▶ [The problem]: Print the line containing "relocated: black skittle" and each line after it through the end of the material below, exactly as it appears, but skip the pictures.

▶ [Exercise inputs]:
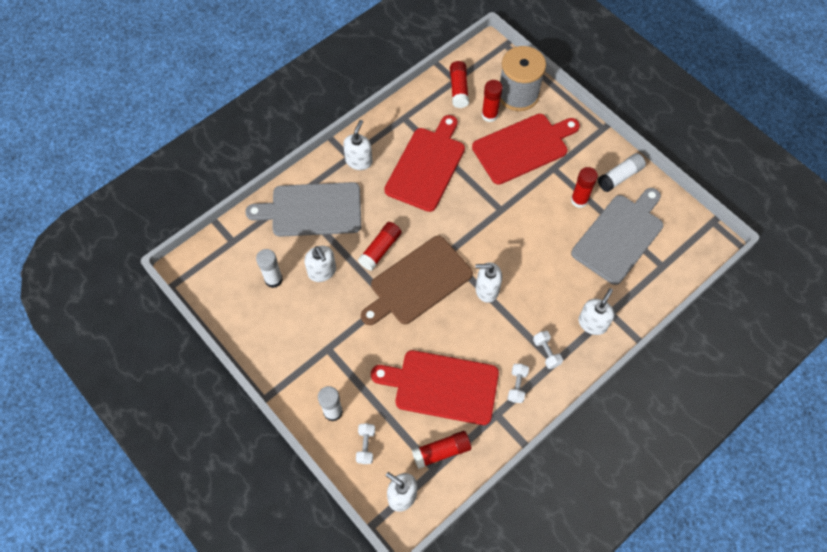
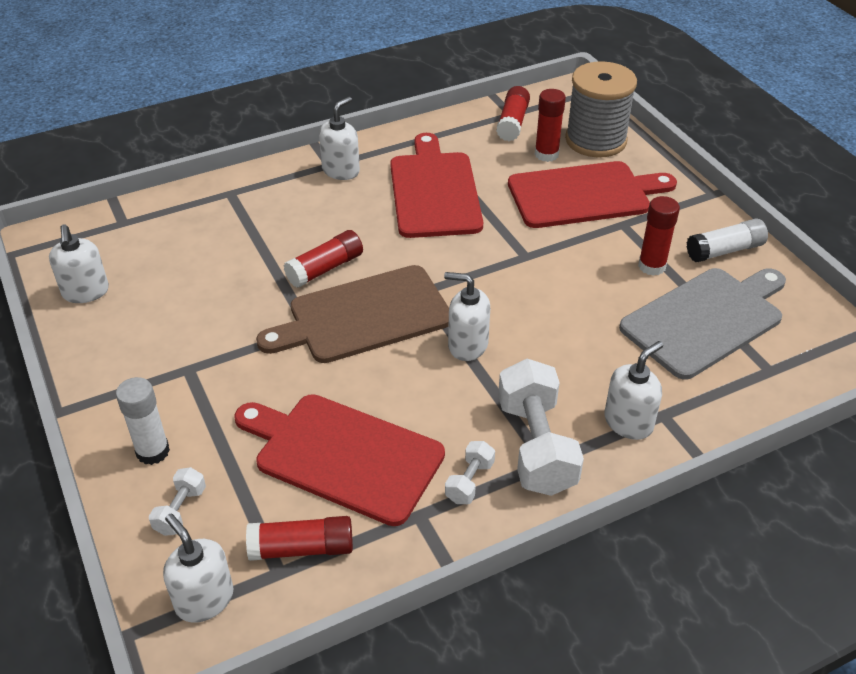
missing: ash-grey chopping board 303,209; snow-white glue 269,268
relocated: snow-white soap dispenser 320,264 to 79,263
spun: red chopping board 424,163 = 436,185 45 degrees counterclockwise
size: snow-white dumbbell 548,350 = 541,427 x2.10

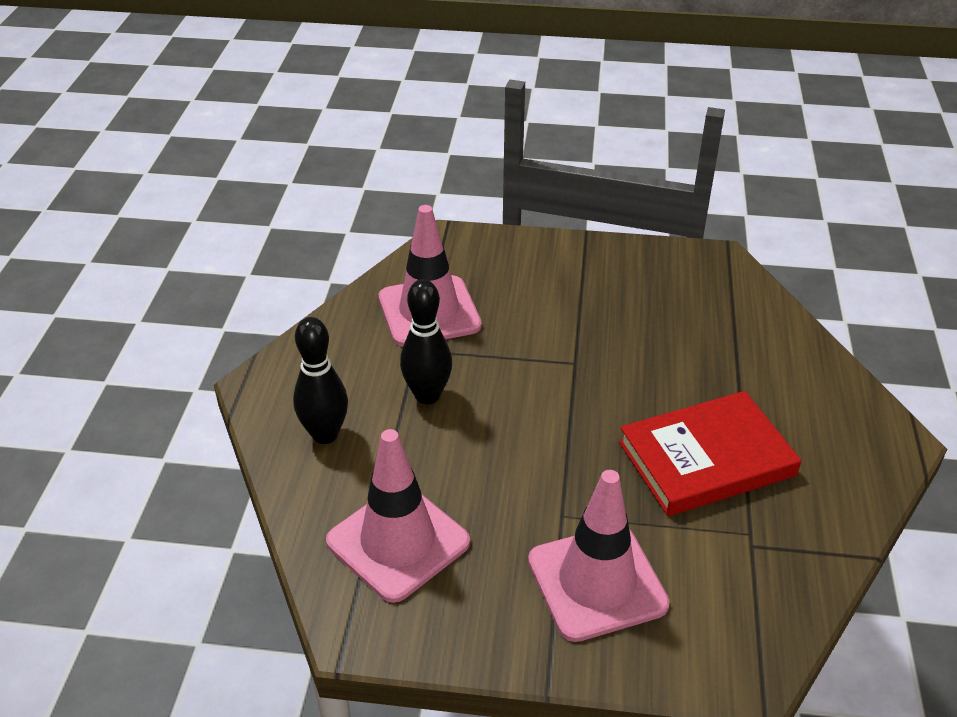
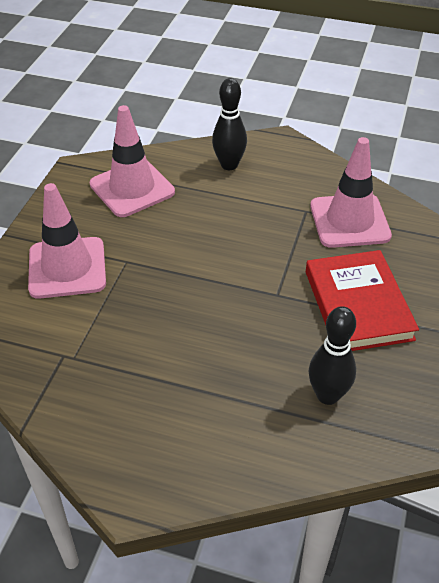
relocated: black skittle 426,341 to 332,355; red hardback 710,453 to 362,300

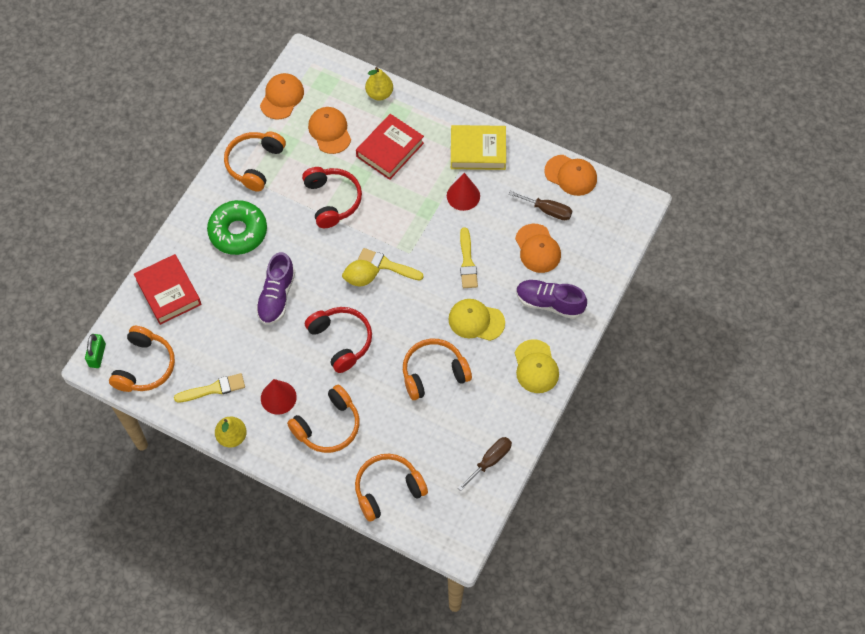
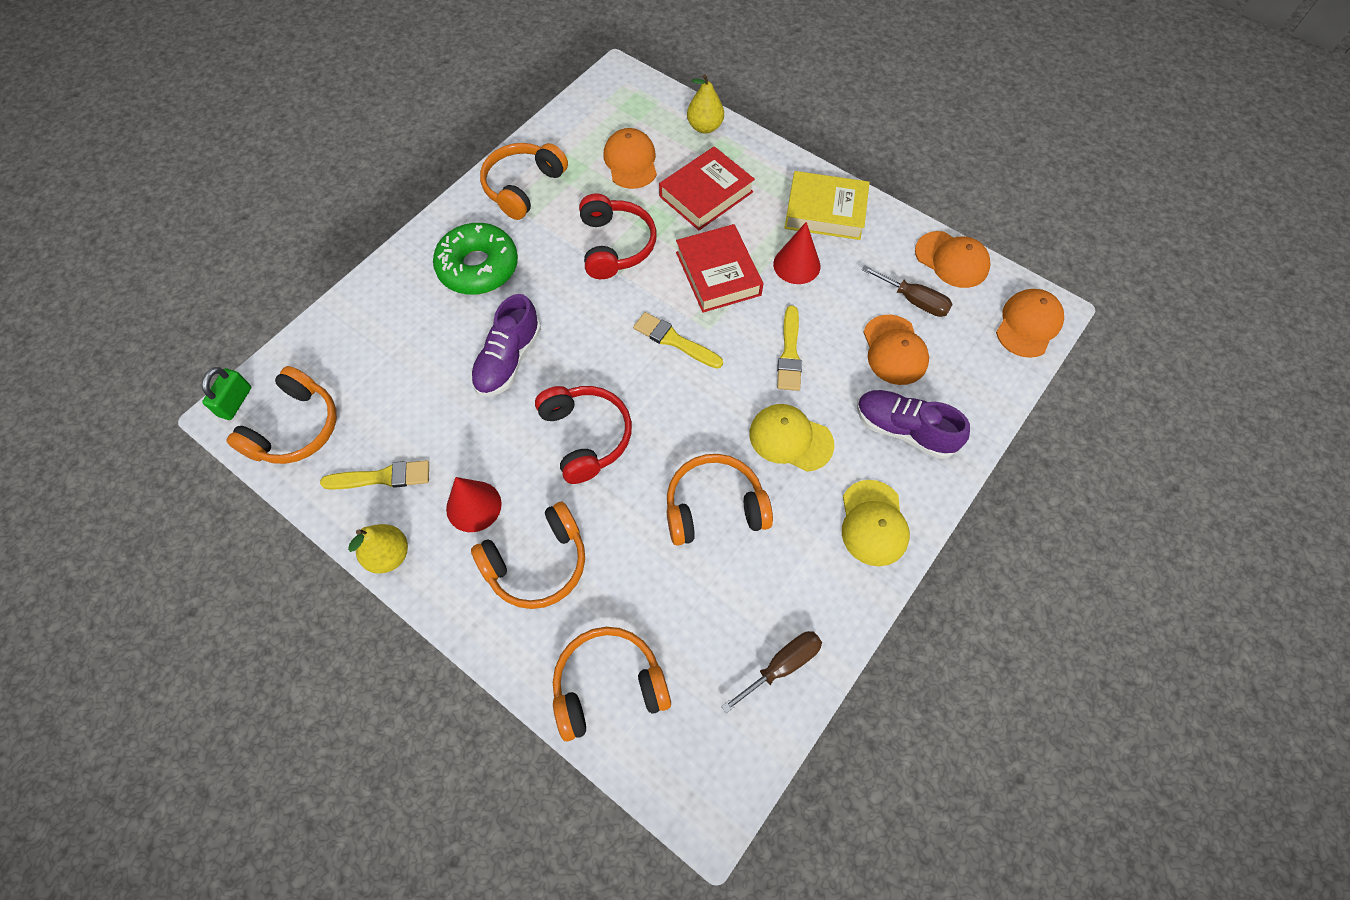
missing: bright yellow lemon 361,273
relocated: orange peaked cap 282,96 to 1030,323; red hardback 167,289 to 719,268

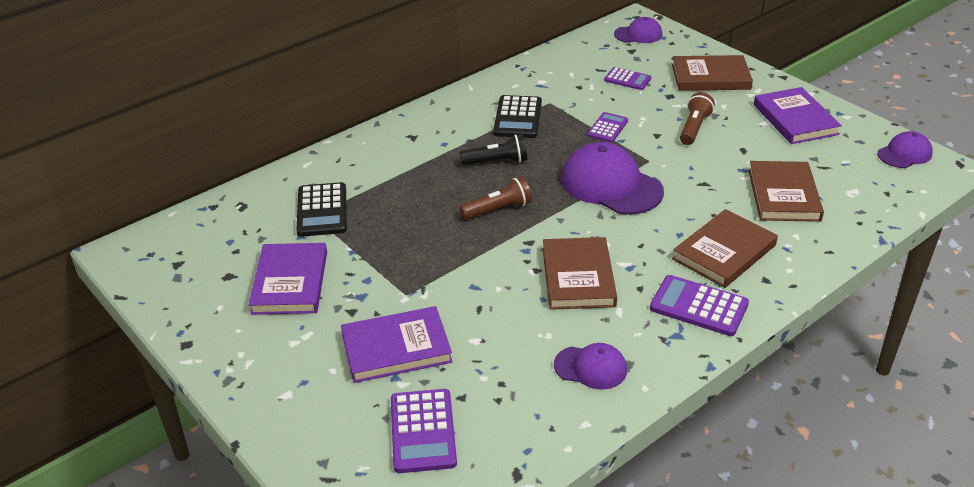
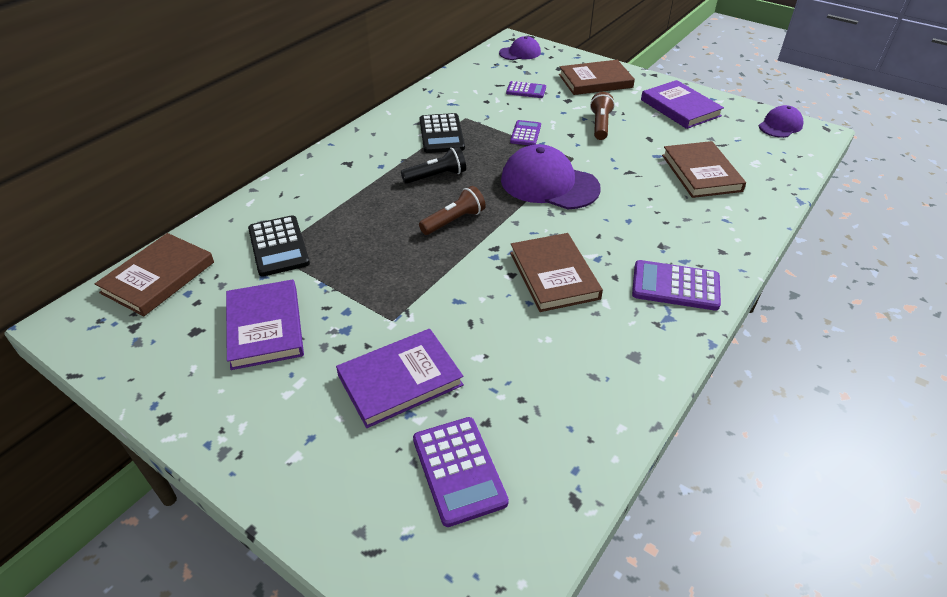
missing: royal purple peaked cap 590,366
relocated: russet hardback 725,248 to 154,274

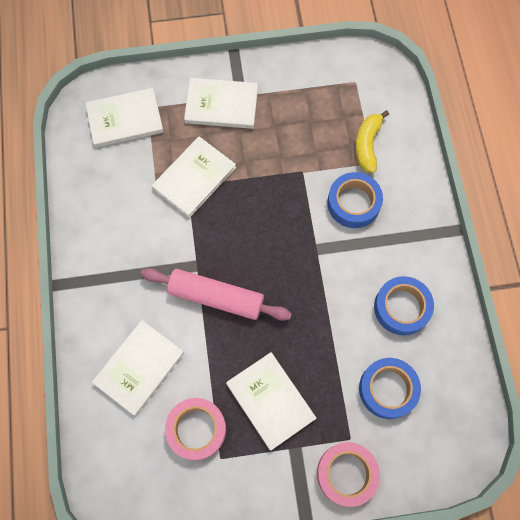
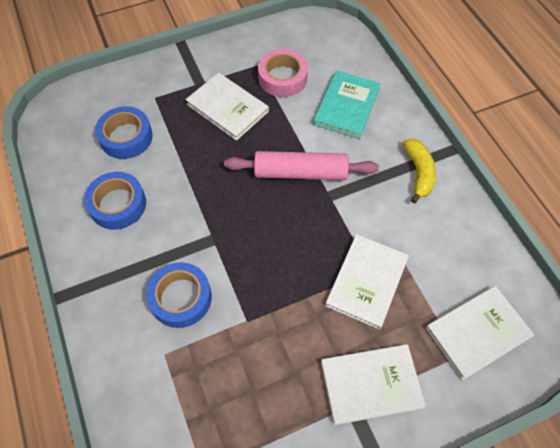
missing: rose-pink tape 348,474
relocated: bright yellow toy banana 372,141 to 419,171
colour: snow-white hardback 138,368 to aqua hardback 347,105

▶ [Response to this exercise]:
relocated: black skittle 426,341 to 332,355; red hardback 710,453 to 362,300

missing: bright yellow lemon 361,273
relocated: orange peaked cap 282,96 to 1030,323; red hardback 167,289 to 719,268

missing: royal purple peaked cap 590,366
relocated: russet hardback 725,248 to 154,274

missing: rose-pink tape 348,474
relocated: bright yellow toy banana 372,141 to 419,171
colour: snow-white hardback 138,368 to aqua hardback 347,105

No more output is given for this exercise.